- _TASK DIRECTIONS_:
Transcribe the following entries letter for letter, without the pictures.

Segment Start: SOURCE MATERIAL

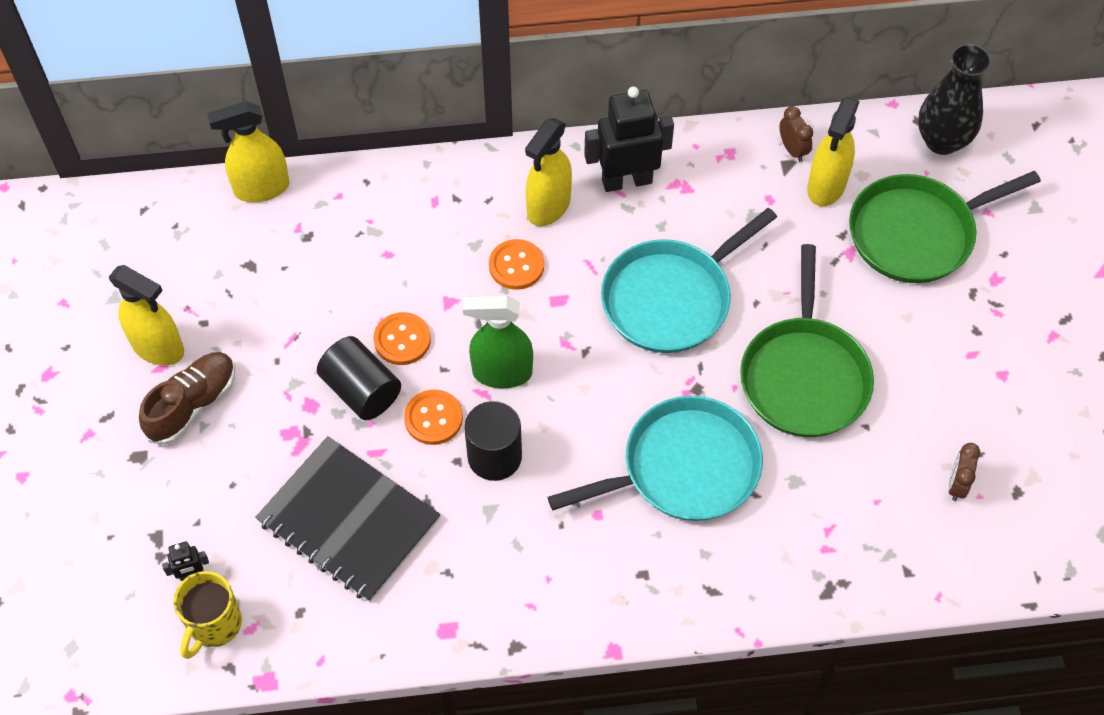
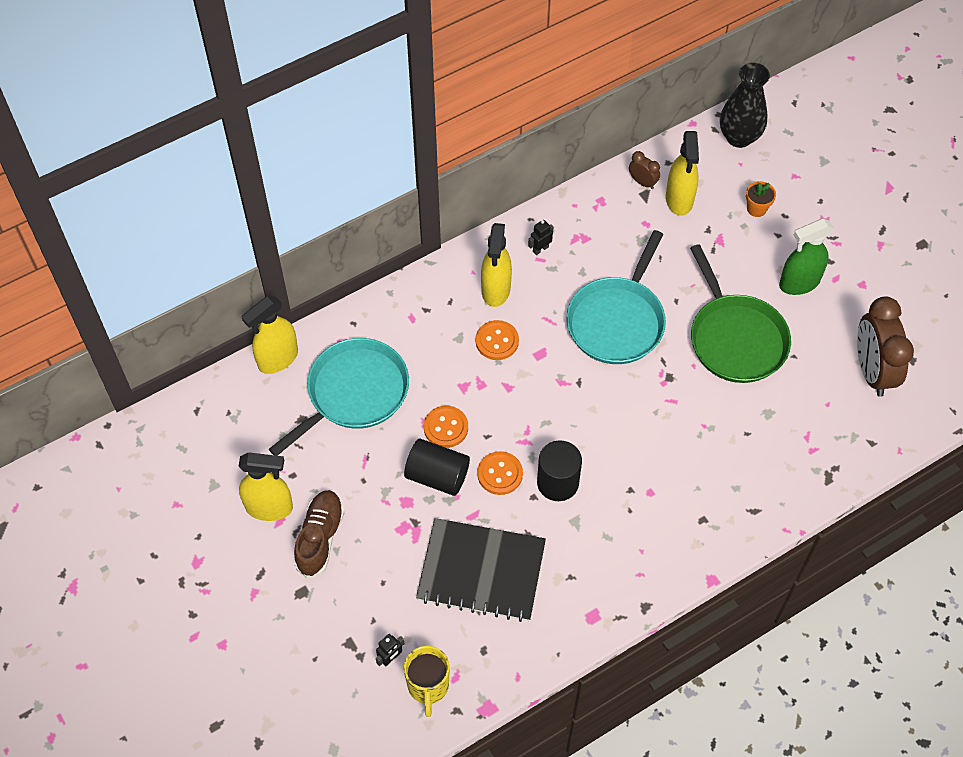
camera: 25 degrees left, 0 degrees up
(501, 372) = (529, 421): green spray bottle -> green spray bottle (799, 283)
(626, 181) = (540, 249): black robot -> black robot, size x0.43
(683, 468) = (690, 435): turquoise pan -> turquoise pan (354, 393)
(917, 233) = (756, 209): green pan -> orange flower pot
(956, 484) = (872, 371): brown clock -> brown clock, size x2.19

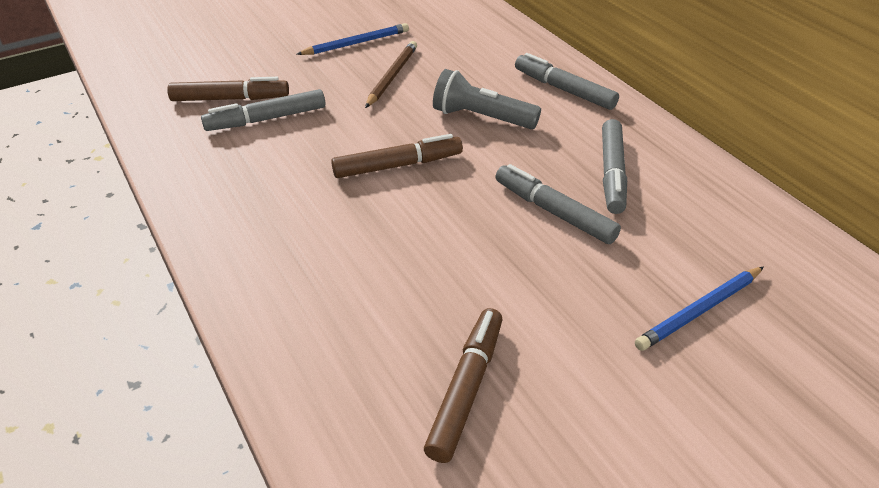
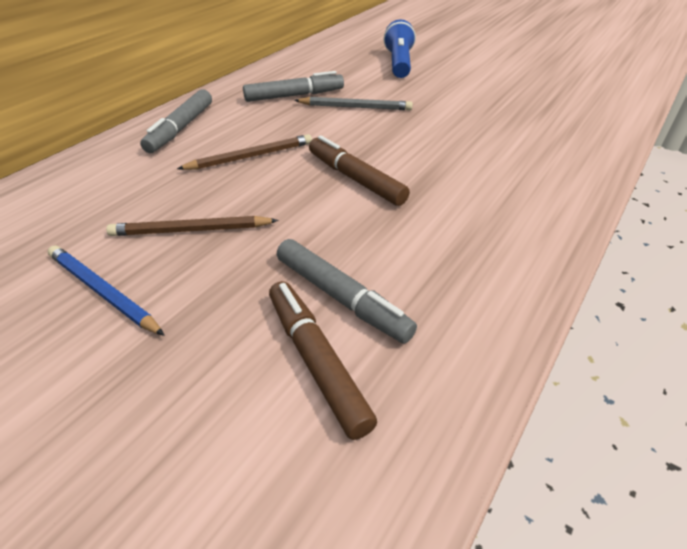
camera: 115 degrees left, 0 degrees up
(466, 389) = (525, 106): brown marker -> none
(481, 118) = (250, 156): grey flashlight -> brown pencil
(554, 212) = (355, 107): grey marker -> grey pencil
(699, 310) = (398, 63): blue pencil -> blue flashlight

Segment End: SOURCE MATERIAL

- _WRITTEN REPLY_:
camera: 25 degrees left, 0 degrees up
(501, 372) = (529, 421): green spray bottle -> green spray bottle (799, 283)
(626, 181) = (540, 249): black robot -> black robot, size x0.43
(683, 468) = (690, 435): turquoise pan -> turquoise pan (354, 393)
(917, 233) = (756, 209): green pan -> orange flower pot
(956, 484) = (872, 371): brown clock -> brown clock, size x2.19

camera: 115 degrees left, 0 degrees up
(466, 389) = (525, 106): brown marker -> none
(481, 118) = (250, 156): grey flashlight -> brown pencil
(554, 212) = (355, 107): grey marker -> grey pencil
(699, 310) = (398, 63): blue pencil -> blue flashlight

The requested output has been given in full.